━━ Dataset section
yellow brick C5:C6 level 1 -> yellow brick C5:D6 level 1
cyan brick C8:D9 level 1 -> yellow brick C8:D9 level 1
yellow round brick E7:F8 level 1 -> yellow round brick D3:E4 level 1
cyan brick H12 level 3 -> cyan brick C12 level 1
━━━━
**Problem to work on**
Your job is to write out the data exactly as it stands.

**Solved problem**
yellow brick C5:C6 level 1 -> yellow brick C5:D6 level 1
cyan brick C8:D9 level 1 -> yellow brick C8:D9 level 1
yellow round brick E7:F8 level 1 -> yellow round brick D3:E4 level 1
cyan brick H12 level 3 -> cyan brick C12 level 1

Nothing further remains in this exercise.